Work instruction: The string "brick" may appear in lines of the listing. Report each line where it does.
[[ Data extracts, beginning ]]
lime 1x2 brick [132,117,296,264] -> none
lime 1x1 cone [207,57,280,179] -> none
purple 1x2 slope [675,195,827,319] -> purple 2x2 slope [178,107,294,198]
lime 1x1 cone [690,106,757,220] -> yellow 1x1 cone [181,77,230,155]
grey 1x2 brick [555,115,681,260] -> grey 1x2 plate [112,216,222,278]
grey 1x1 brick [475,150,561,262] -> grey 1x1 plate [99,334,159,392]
[[ Data extracts, end ]]
[[ Data extracts, beginning ]]
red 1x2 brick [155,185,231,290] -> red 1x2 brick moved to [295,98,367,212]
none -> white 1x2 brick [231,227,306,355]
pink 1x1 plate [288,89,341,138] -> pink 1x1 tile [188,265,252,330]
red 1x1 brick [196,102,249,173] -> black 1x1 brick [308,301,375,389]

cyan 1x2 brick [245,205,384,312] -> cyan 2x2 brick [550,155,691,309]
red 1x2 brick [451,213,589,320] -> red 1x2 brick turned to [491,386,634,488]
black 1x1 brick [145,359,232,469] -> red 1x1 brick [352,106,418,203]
[[ Data extracts, end ]]
Answer for this exercise:
lime 1x2 brick [132,117,296,264] -> none
grey 1x2 brick [555,115,681,260] -> grey 1x2 plate [112,216,222,278]
grey 1x1 brick [475,150,561,262] -> grey 1x1 plate [99,334,159,392]
red 1x2 brick [155,185,231,290] -> red 1x2 brick moved to [295,98,367,212]
none -> white 1x2 brick [231,227,306,355]
red 1x1 brick [196,102,249,173] -> black 1x1 brick [308,301,375,389]
cyan 1x2 brick [245,205,384,312] -> cyan 2x2 brick [550,155,691,309]
red 1x2 brick [451,213,589,320] -> red 1x2 brick turned to [491,386,634,488]
black 1x1 brick [145,359,232,469] -> red 1x1 brick [352,106,418,203]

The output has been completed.